What is needed is an exact copy of every record.

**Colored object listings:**
================================
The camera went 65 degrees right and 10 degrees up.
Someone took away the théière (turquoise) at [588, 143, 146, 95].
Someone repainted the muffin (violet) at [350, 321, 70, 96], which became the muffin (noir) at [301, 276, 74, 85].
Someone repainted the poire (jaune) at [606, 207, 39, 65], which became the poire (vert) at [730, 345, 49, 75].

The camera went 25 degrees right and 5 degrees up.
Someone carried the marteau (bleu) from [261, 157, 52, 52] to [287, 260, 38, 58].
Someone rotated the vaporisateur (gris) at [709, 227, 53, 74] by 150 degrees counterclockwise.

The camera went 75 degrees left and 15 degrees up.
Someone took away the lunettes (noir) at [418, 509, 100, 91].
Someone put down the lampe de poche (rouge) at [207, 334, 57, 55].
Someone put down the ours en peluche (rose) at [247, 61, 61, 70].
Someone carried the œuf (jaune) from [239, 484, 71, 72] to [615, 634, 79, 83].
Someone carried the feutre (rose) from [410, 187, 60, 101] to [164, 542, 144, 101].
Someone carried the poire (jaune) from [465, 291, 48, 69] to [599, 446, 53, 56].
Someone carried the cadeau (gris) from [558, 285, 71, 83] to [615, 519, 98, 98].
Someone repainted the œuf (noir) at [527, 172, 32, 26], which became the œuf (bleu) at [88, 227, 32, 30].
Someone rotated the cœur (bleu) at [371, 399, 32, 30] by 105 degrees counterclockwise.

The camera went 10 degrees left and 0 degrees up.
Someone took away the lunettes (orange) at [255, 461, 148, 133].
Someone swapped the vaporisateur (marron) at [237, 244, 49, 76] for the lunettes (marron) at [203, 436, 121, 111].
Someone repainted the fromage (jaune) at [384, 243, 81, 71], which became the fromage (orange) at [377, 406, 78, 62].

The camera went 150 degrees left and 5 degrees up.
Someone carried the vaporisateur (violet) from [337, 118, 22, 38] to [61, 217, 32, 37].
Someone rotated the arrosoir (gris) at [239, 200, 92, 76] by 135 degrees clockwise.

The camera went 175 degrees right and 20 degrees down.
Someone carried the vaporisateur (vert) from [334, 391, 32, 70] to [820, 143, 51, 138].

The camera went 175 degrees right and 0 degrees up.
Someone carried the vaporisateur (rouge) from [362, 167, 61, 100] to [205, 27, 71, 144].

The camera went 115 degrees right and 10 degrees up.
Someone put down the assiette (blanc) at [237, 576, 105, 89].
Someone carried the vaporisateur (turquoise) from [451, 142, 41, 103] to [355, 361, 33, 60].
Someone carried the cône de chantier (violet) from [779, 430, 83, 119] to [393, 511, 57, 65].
================================
**THE ANSWER:**
The camera went 65 degrees right and 10 degrees up.
Someone took away the théière (turquoise) at [588, 143, 146, 95].
Someone repainted the muffin (violet) at [350, 321, 70, 96], which became the muffin (noir) at [301, 276, 74, 85].
Someone repainted the poire (jaune) at [606, 207, 39, 65], which became the poire (vert) at [730, 345, 49, 75].

The camera went 25 degrees right and 5 degrees up.
Someone carried the marteau (bleu) from [261, 157, 52, 52] to [287, 260, 38, 58].
Someone rotated the vaporisateur (gris) at [709, 227, 53, 74] by 150 degrees counterclockwise.

The camera went 75 degrees left and 15 degrees up.
Someone took away the lunettes (noir) at [418, 509, 100, 91].
Someone put down the lampe de poche (rouge) at [207, 334, 57, 55].
Someone put down the ours en peluche (rose) at [247, 61, 61, 70].
Someone carried the œuf (jaune) from [239, 484, 71, 72] to [615, 634, 79, 83].
Someone carried the feutre (rose) from [410, 187, 60, 101] to [164, 542, 144, 101].
Someone carried the poire (jaune) from [465, 291, 48, 69] to [599, 446, 53, 56].
Someone carried the cadeau (gris) from [558, 285, 71, 83] to [615, 519, 98, 98].
Someone repainted the œuf (noir) at [527, 172, 32, 26], which became the œuf (bleu) at [88, 227, 32, 30].
Someone rotated the cœur (bleu) at [371, 399, 32, 30] by 105 degrees counterclockwise.

The camera went 10 degrees left and 0 degrees up.
Someone took away the lunettes (orange) at [255, 461, 148, 133].
Someone swapped the vaporisateur (marron) at [237, 244, 49, 76] for the lunettes (marron) at [203, 436, 121, 111].
Someone repainted the fromage (jaune) at [384, 243, 81, 71], which became the fromage (orange) at [377, 406, 78, 62].

The camera went 150 degrees left and 5 degrees up.
Someone carried the vaporisateur (violet) from [337, 118, 22, 38] to [61, 217, 32, 37].
Someone rotated the arrosoir (gris) at [239, 200, 92, 76] by 135 degrees clockwise.

The camera went 175 degrees right and 20 degrees down.
Someone carried the vaporisateur (vert) from [334, 391, 32, 70] to [820, 143, 51, 138].

The camera went 175 degrees right and 0 degrees up.
Someone carried the vaporisateur (rouge) from [362, 167, 61, 100] to [205, 27, 71, 144].

The camera went 115 degrees right and 10 degrees up.
Someone put down the assiette (blanc) at [237, 576, 105, 89].
Someone carried the vaporisateur (turquoise) from [451, 142, 41, 103] to [355, 361, 33, 60].
Someone carried the cône de chantier (violet) from [779, 430, 83, 119] to [393, 511, 57, 65].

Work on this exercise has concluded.